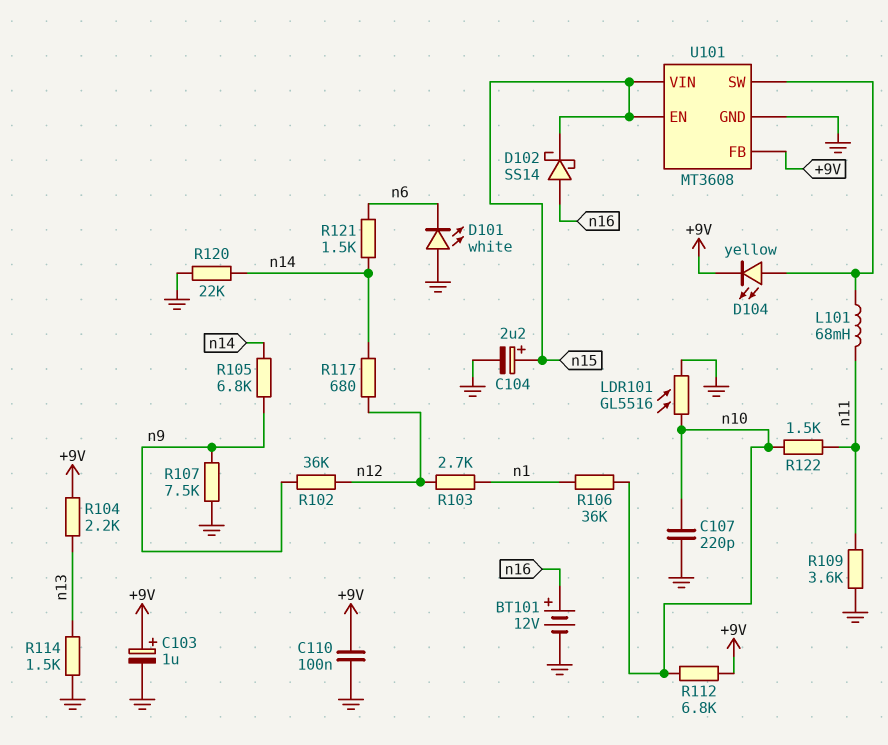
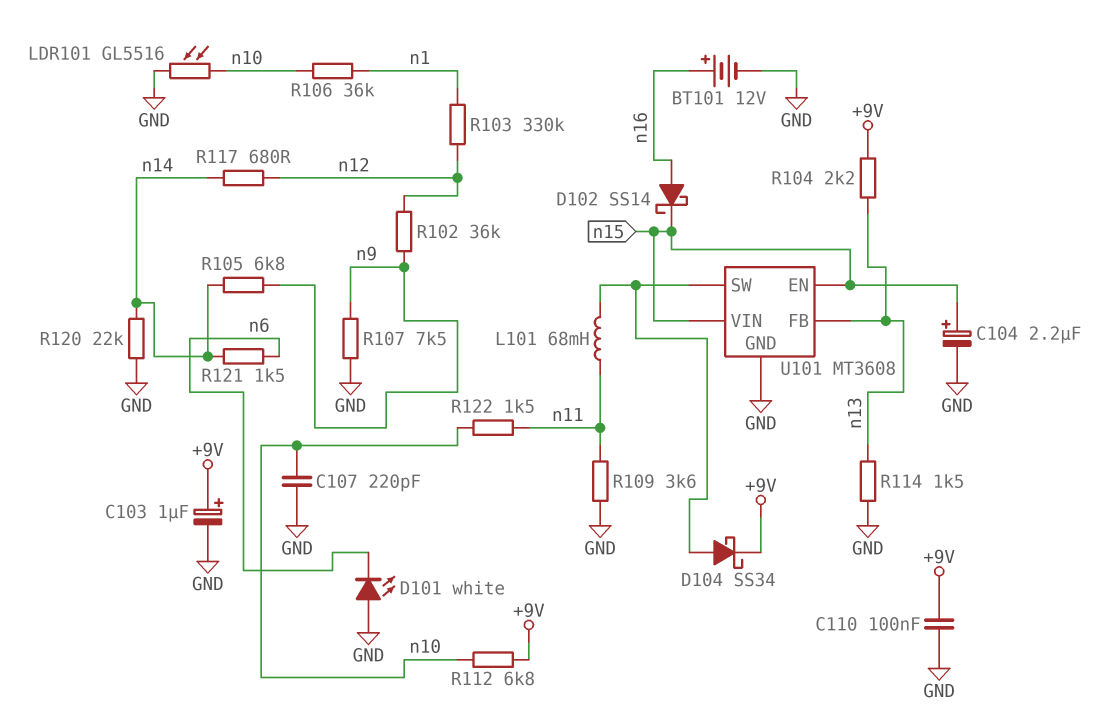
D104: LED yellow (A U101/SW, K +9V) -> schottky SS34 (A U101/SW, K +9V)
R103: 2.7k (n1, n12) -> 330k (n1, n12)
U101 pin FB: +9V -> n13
--
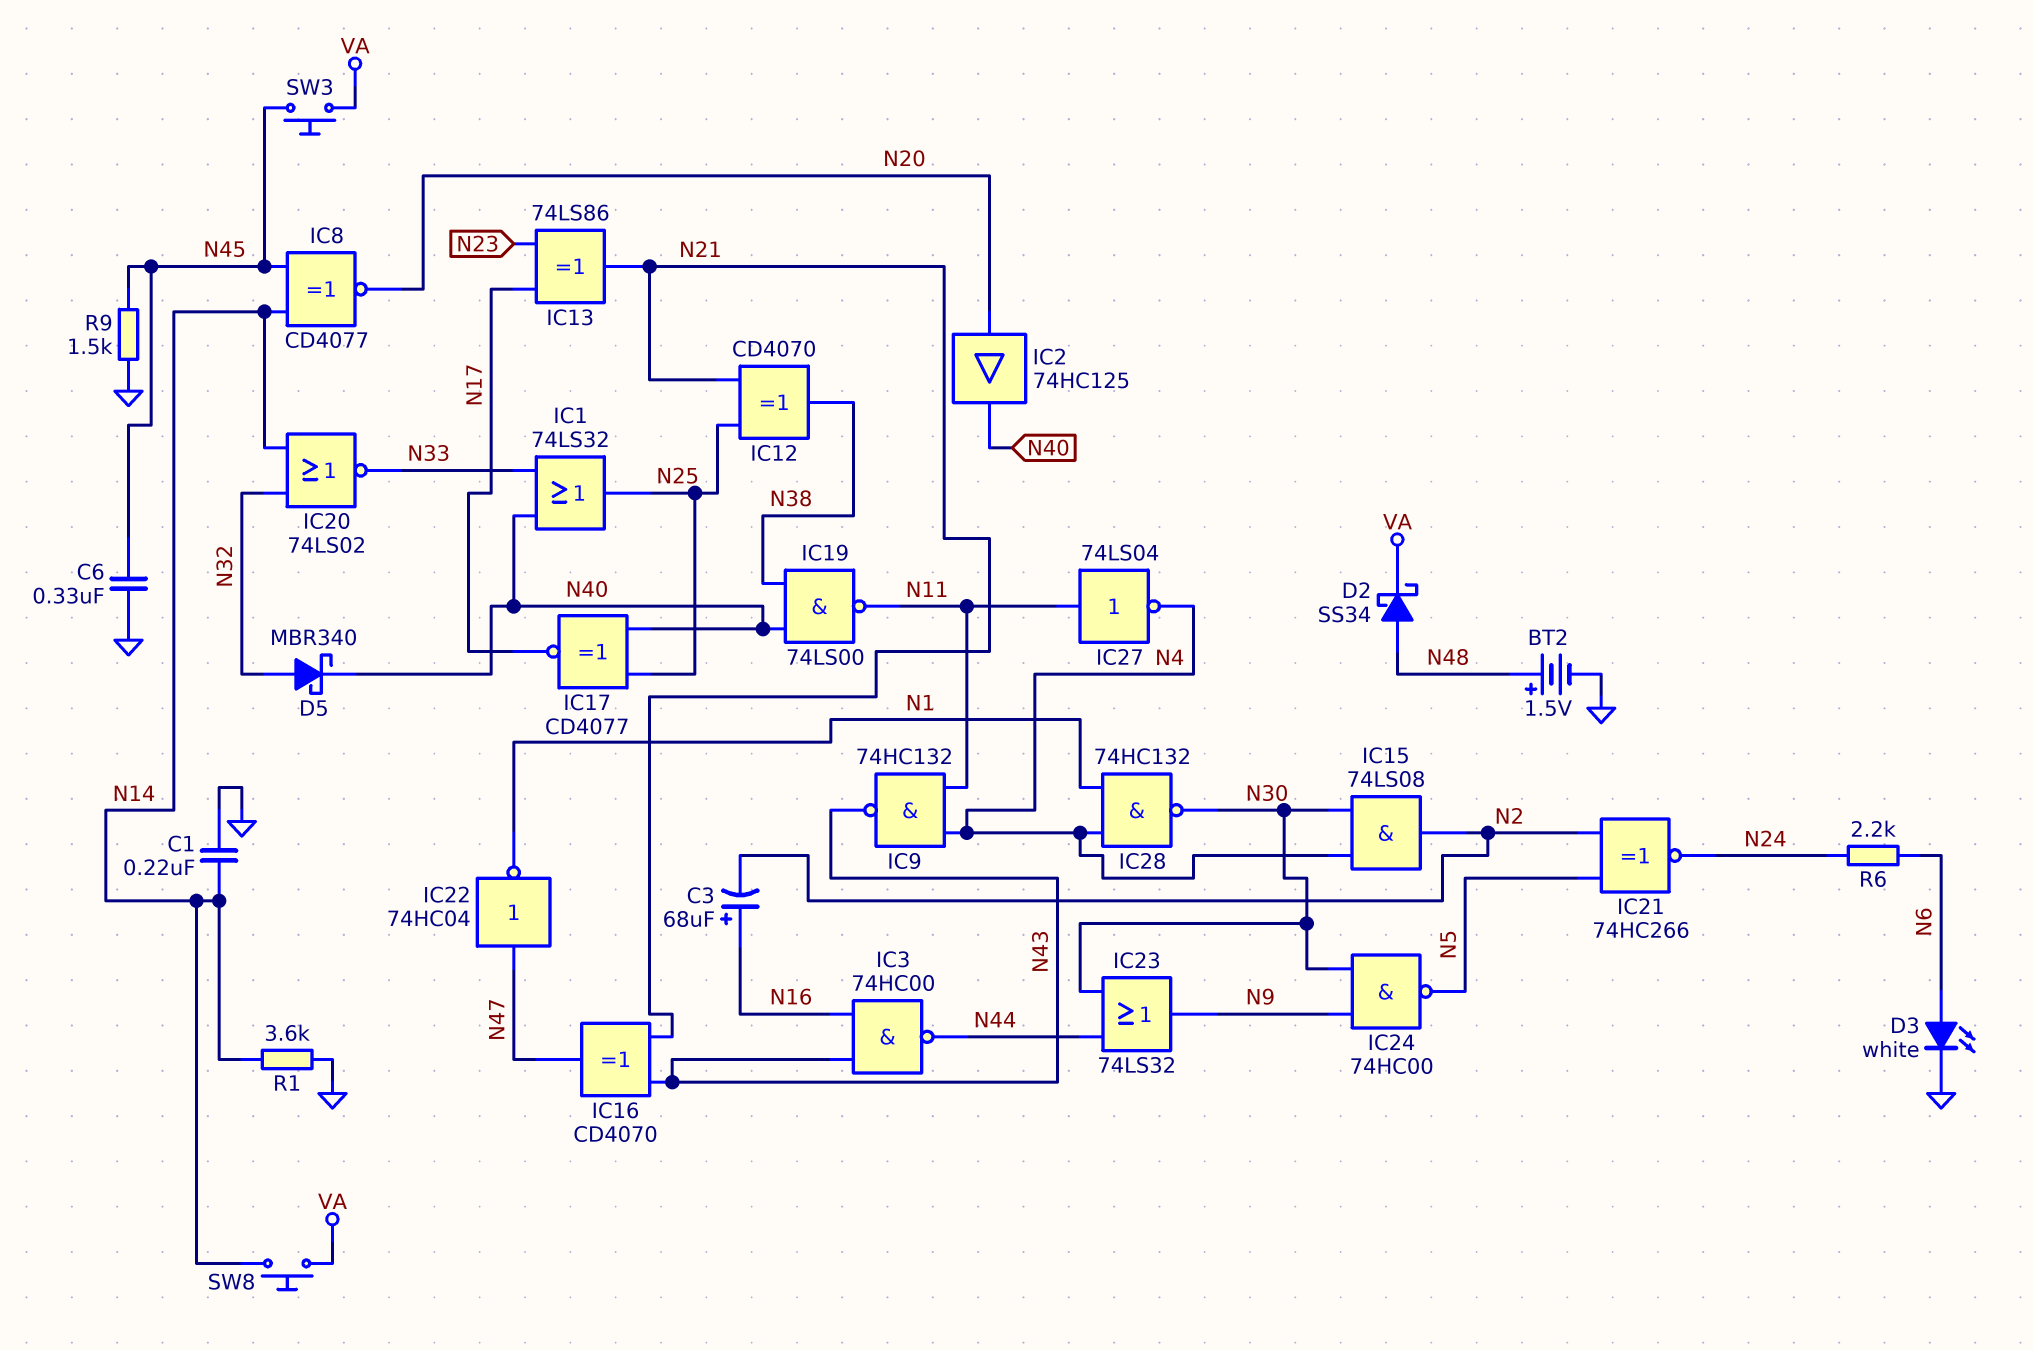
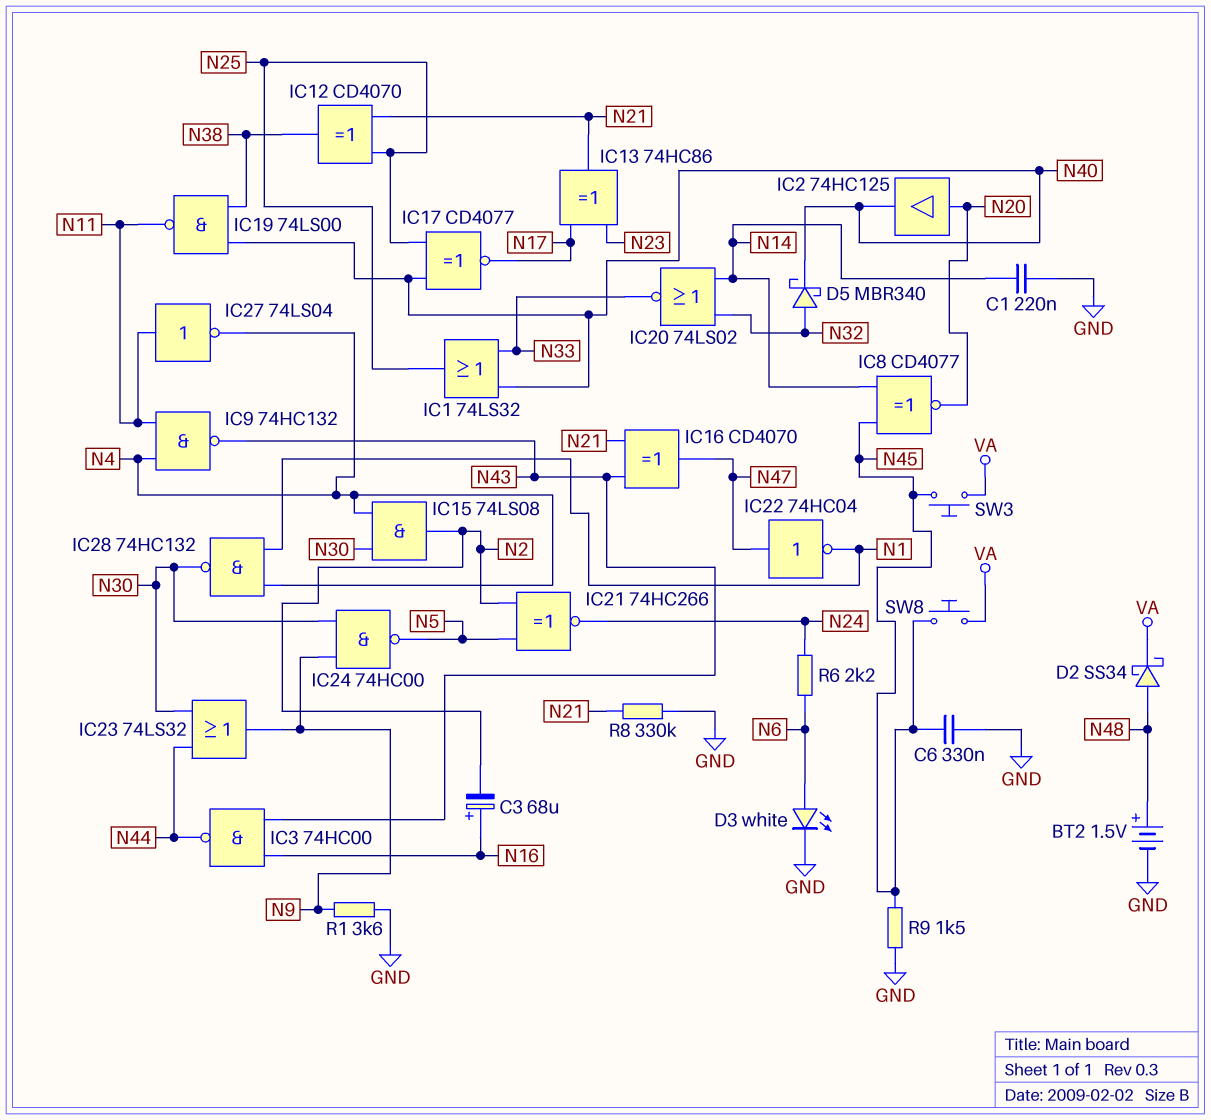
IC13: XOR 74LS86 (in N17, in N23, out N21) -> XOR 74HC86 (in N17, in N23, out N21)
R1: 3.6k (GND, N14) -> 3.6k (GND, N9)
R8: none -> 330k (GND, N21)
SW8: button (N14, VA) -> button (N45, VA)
---
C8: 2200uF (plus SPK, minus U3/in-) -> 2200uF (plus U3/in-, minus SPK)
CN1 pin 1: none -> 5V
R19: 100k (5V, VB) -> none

→ Your instructions
Write out every line of the preceding listing that contains "none".

→ Written answer
R8: none -> 330k (GND, N21)
CN1 pin 1: none -> 5V
R19: 100k (5V, VB) -> none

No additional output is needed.